* **REQUIREMENT**: Which lines in the records below hold the word "camera"? Copy each of them.

* **EXERCISE INPUT**:
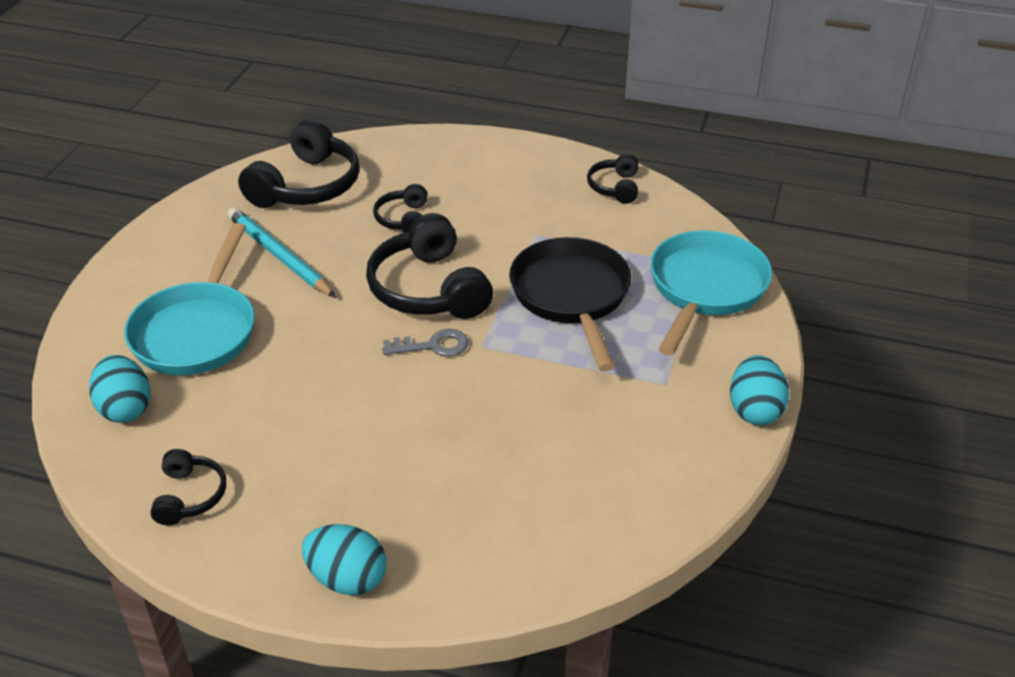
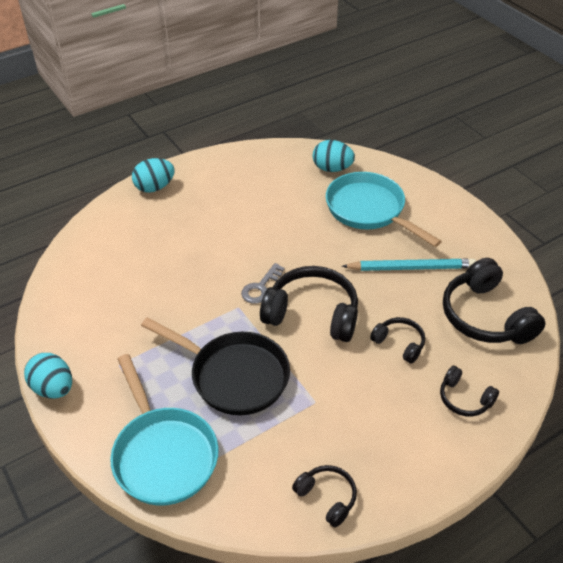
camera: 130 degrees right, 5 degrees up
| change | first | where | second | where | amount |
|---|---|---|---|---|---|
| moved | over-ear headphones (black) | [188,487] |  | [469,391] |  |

...

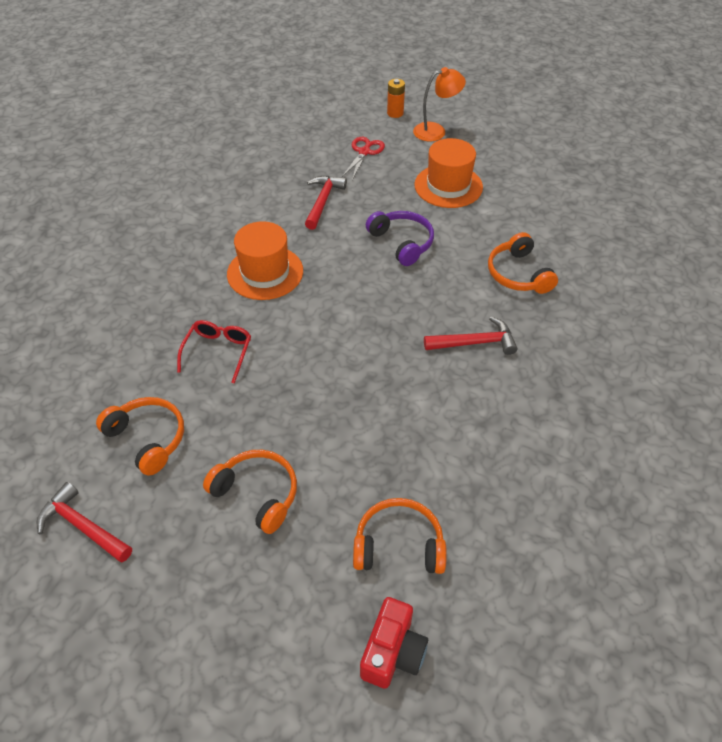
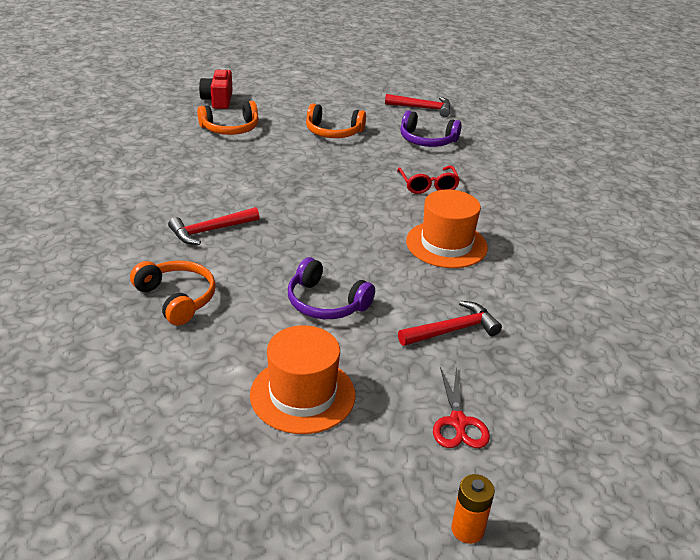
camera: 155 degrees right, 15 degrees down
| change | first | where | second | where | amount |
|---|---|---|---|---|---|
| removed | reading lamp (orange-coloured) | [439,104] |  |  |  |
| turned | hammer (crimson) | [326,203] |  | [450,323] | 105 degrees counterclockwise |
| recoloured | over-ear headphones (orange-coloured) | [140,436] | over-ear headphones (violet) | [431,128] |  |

* **RESPONSE AREA**:
camera: 130 degrees right, 5 degrees up
camera: 155 degrees right, 15 degrees down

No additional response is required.